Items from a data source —
┏━━

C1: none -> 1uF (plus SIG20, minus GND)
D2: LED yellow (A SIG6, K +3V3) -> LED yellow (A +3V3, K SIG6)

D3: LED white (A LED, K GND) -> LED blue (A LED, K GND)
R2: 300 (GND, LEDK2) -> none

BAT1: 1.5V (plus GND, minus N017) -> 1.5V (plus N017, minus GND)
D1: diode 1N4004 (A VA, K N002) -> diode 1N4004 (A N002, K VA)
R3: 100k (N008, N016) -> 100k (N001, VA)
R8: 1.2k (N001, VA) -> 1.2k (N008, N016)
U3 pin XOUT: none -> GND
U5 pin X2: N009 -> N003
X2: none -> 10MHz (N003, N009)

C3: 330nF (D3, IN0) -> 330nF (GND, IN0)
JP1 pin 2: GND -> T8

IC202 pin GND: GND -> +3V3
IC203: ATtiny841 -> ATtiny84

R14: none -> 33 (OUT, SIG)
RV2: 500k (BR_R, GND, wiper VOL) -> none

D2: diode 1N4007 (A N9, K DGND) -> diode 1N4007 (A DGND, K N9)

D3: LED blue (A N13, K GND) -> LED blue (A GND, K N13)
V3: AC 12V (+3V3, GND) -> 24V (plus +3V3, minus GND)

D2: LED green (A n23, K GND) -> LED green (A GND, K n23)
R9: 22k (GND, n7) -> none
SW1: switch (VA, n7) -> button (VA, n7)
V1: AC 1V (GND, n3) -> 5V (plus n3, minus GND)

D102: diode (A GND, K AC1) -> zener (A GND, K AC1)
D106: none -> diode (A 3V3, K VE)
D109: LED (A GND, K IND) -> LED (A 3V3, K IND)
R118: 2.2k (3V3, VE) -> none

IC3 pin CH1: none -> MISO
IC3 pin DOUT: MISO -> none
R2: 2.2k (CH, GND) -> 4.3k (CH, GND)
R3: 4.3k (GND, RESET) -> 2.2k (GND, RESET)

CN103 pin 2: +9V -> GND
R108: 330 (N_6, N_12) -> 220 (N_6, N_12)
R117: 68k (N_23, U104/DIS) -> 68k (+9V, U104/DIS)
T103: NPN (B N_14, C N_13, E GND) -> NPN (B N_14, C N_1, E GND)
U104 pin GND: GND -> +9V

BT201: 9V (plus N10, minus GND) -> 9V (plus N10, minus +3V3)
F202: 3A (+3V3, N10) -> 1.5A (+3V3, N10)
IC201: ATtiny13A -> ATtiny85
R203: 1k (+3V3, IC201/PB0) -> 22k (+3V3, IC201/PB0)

┗━━

What you should do —
The data above should be output exactly, with each line intact.

Reply —
C1: none -> 1uF (plus SIG20, minus GND)
D2: LED yellow (A SIG6, K +3V3) -> LED yellow (A +3V3, K SIG6)

D3: LED white (A LED, K GND) -> LED blue (A LED, K GND)
R2: 300 (GND, LEDK2) -> none

BAT1: 1.5V (plus GND, minus N017) -> 1.5V (plus N017, minus GND)
D1: diode 1N4004 (A VA, K N002) -> diode 1N4004 (A N002, K VA)
R3: 100k (N008, N016) -> 100k (N001, VA)
R8: 1.2k (N001, VA) -> 1.2k (N008, N016)
U3 pin XOUT: none -> GND
U5 pin X2: N009 -> N003
X2: none -> 10MHz (N003, N009)

C3: 330nF (D3, IN0) -> 330nF (GND, IN0)
JP1 pin 2: GND -> T8

IC202 pin GND: GND -> +3V3
IC203: ATtiny841 -> ATtiny84

R14: none -> 33 (OUT, SIG)
RV2: 500k (BR_R, GND, wiper VOL) -> none

D2: diode 1N4007 (A N9, K DGND) -> diode 1N4007 (A DGND, K N9)

D3: LED blue (A N13, K GND) -> LED blue (A GND, K N13)
V3: AC 12V (+3V3, GND) -> 24V (plus +3V3, minus GND)

D2: LED green (A n23, K GND) -> LED green (A GND, K n23)
R9: 22k (GND, n7) -> none
SW1: switch (VA, n7) -> button (VA, n7)
V1: AC 1V (GND, n3) -> 5V (plus n3, minus GND)

D102: diode (A GND, K AC1) -> zener (A GND, K AC1)
D106: none -> diode (A 3V3, K VE)
D109: LED (A GND, K IND) -> LED (A 3V3, K IND)
R118: 2.2k (3V3, VE) -> none

IC3 pin CH1: none -> MISO
IC3 pin DOUT: MISO -> none
R2: 2.2k (CH, GND) -> 4.3k (CH, GND)
R3: 4.3k (GND, RESET) -> 2.2k (GND, RESET)

CN103 pin 2: +9V -> GND
R108: 330 (N_6, N_12) -> 220 (N_6, N_12)
R117: 68k (N_23, U104/DIS) -> 68k (+9V, U104/DIS)
T103: NPN (B N_14, C N_13, E GND) -> NPN (B N_14, C N_1, E GND)
U104 pin GND: GND -> +9V

BT201: 9V (plus N10, minus GND) -> 9V (plus N10, minus +3V3)
F202: 3A (+3V3, N10) -> 1.5A (+3V3, N10)
IC201: ATtiny13A -> ATtiny85
R203: 1k (+3V3, IC201/PB0) -> 22k (+3V3, IC201/PB0)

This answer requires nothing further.